_Your goal_. Return every line of the data below exactly, but do not include the images.

········

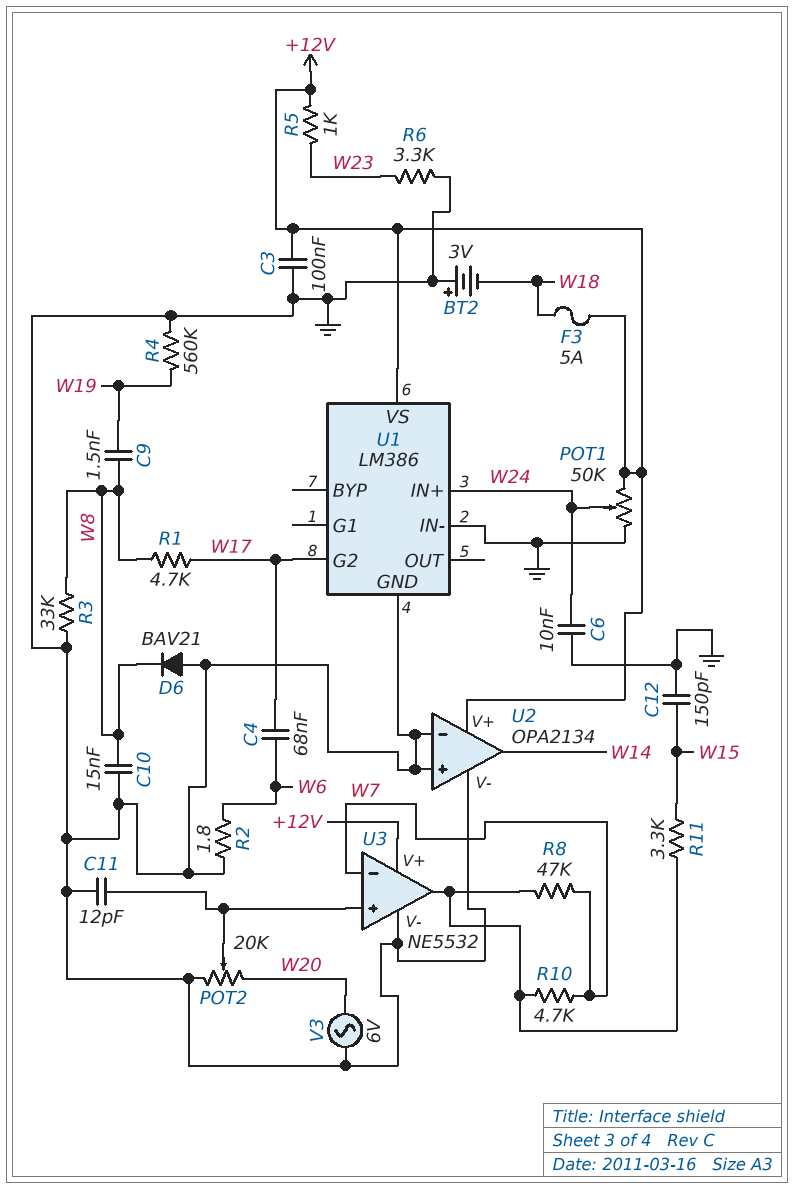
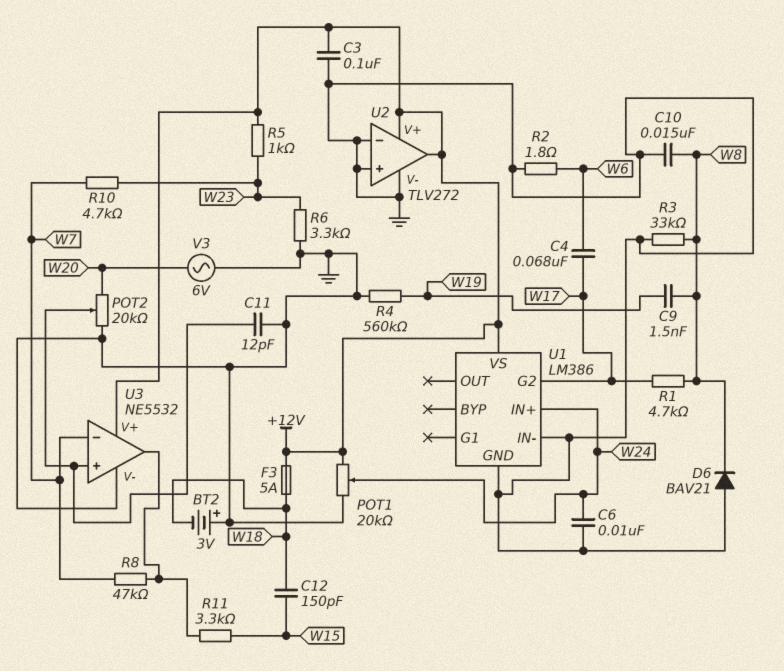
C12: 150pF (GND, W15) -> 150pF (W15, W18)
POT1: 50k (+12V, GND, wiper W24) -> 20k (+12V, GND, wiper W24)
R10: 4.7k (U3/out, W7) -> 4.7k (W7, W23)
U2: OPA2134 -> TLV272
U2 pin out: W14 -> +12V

········

_Task result_.
C12: 150pF (GND, W15) -> 150pF (W15, W18)
POT1: 50k (+12V, GND, wiper W24) -> 20k (+12V, GND, wiper W24)
R10: 4.7k (U3/out, W7) -> 4.7k (W7, W23)
U2: OPA2134 -> TLV272
U2 pin out: W14 -> +12V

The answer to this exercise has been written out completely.